## Work task
Filter the listing below, keeping every line that holds "yellow".

━━━━━━━━

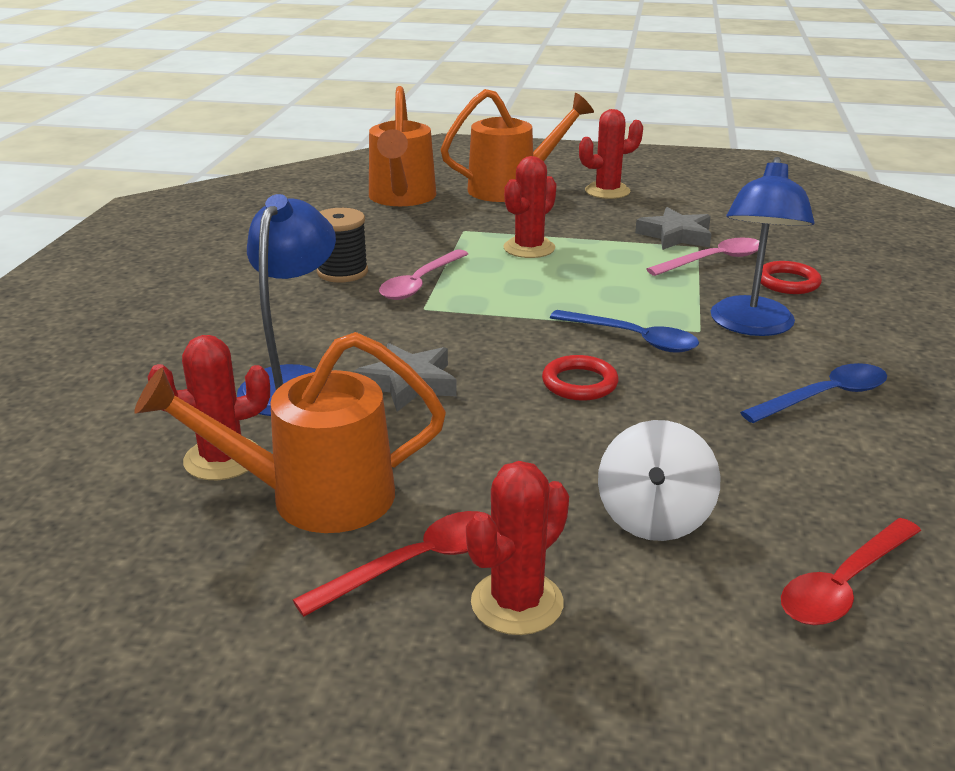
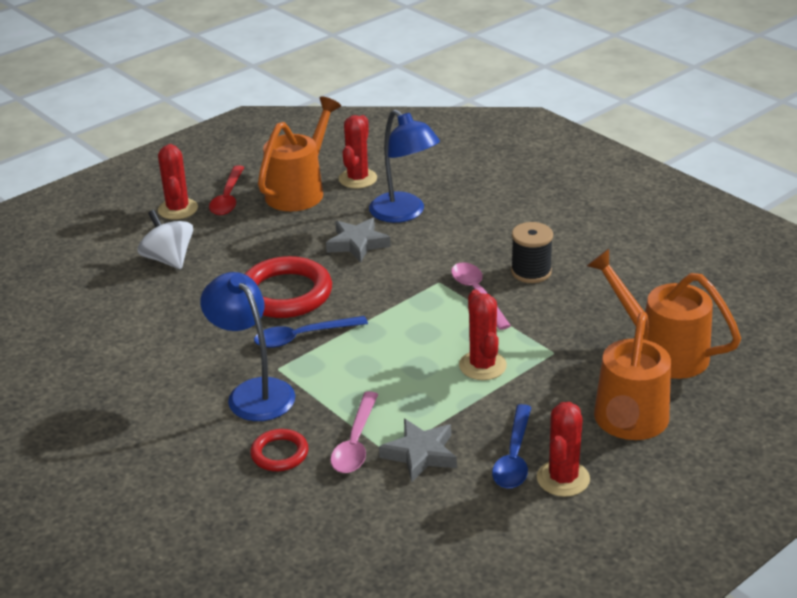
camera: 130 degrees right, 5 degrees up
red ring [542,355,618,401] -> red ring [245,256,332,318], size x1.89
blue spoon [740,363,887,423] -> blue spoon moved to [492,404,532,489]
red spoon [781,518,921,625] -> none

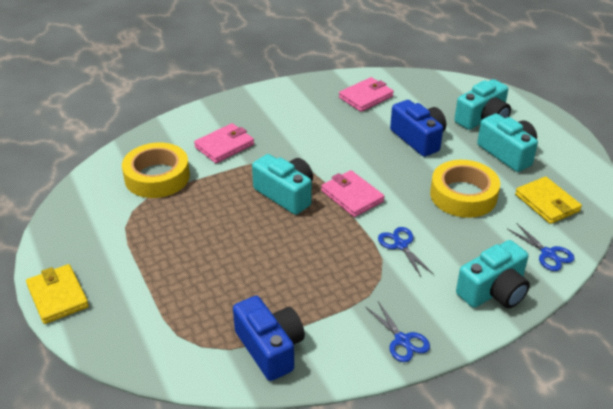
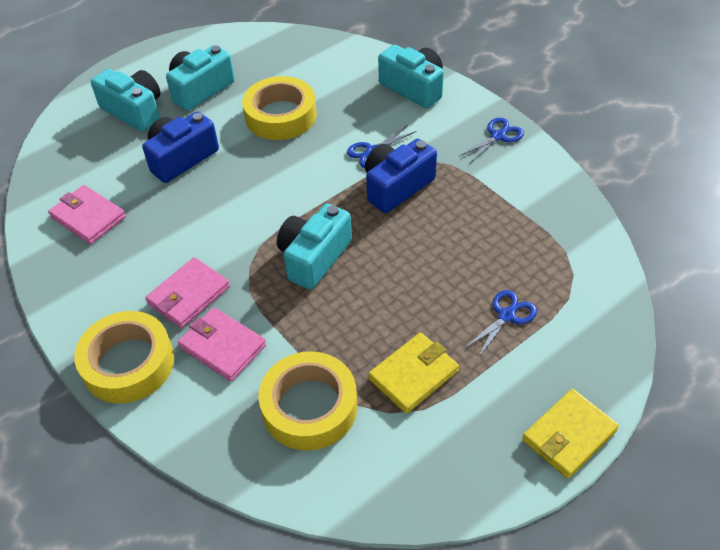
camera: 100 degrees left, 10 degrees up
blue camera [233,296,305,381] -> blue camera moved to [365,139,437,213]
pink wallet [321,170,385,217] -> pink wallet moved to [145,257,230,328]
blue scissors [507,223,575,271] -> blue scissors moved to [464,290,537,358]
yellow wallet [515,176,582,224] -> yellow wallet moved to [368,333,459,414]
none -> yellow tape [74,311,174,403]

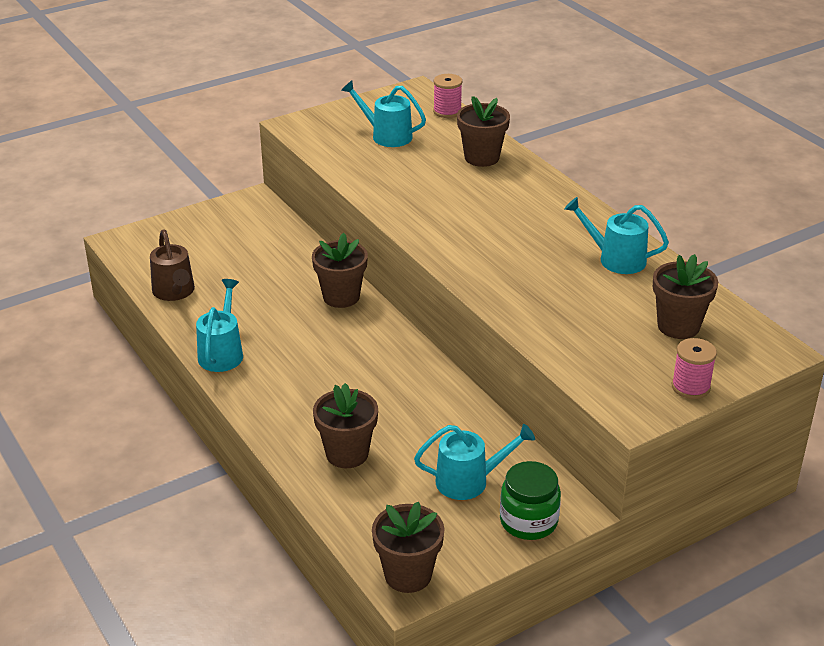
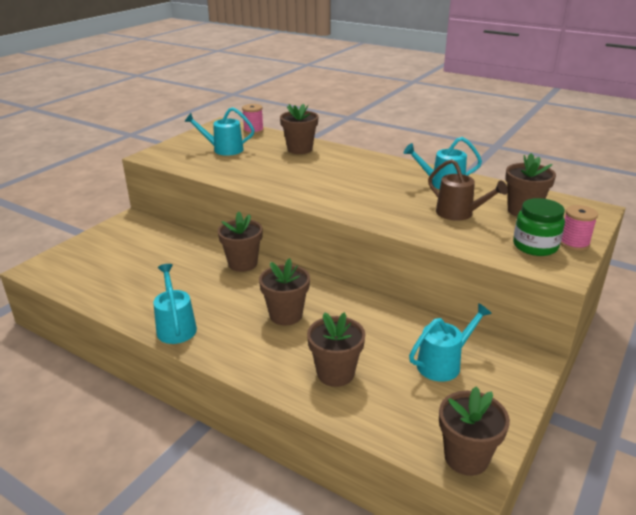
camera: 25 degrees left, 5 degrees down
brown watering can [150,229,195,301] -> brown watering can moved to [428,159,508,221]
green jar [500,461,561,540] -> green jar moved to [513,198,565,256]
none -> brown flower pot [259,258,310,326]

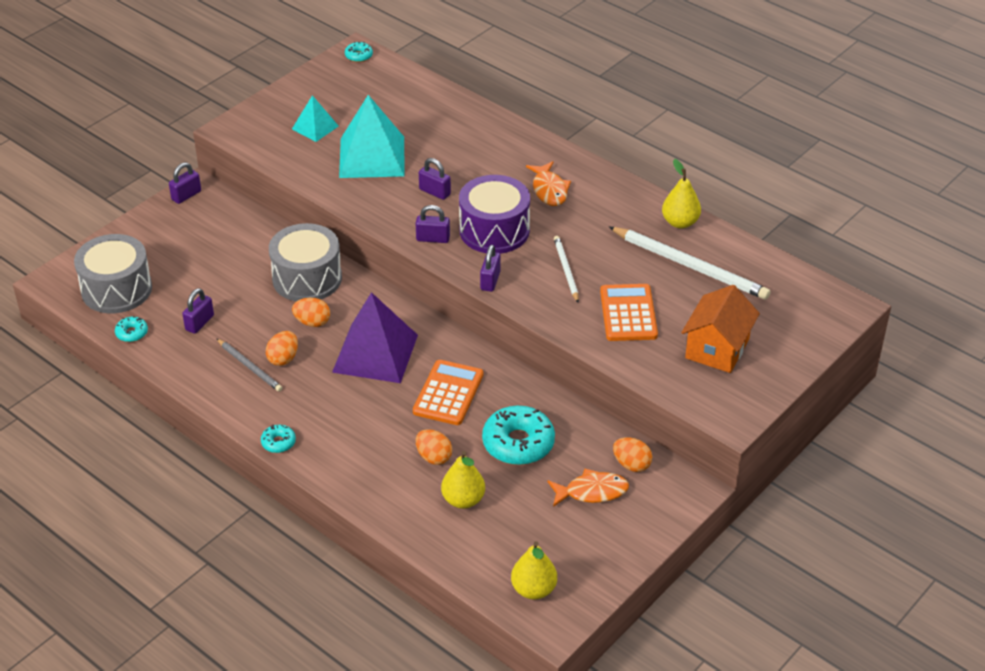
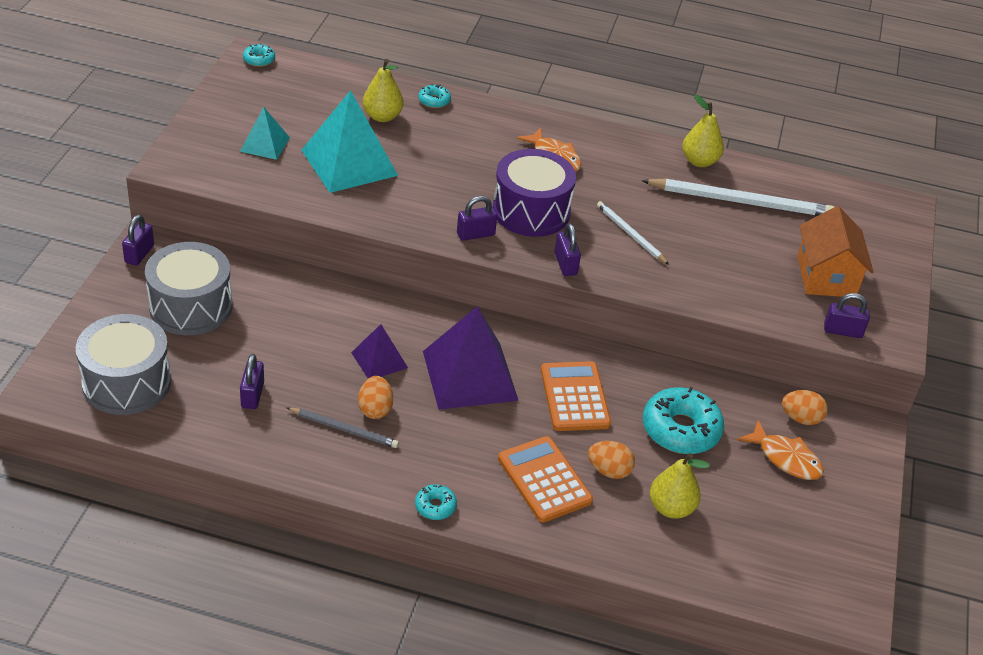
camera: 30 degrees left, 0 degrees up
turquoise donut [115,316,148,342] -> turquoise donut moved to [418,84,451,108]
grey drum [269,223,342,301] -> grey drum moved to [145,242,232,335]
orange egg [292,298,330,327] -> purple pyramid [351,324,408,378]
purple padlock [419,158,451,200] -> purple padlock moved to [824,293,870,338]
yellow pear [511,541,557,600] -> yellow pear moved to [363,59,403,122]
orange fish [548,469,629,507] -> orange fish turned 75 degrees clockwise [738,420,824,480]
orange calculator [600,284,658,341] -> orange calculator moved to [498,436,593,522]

━━━━━━━━

## Answer for the task
yellow wallet [515,176,582,224] -> yellow wallet moved to [368,333,459,414]
none -> yellow tape [74,311,174,403]
yellow pear [511,541,557,600] -> yellow pear moved to [363,59,403,122]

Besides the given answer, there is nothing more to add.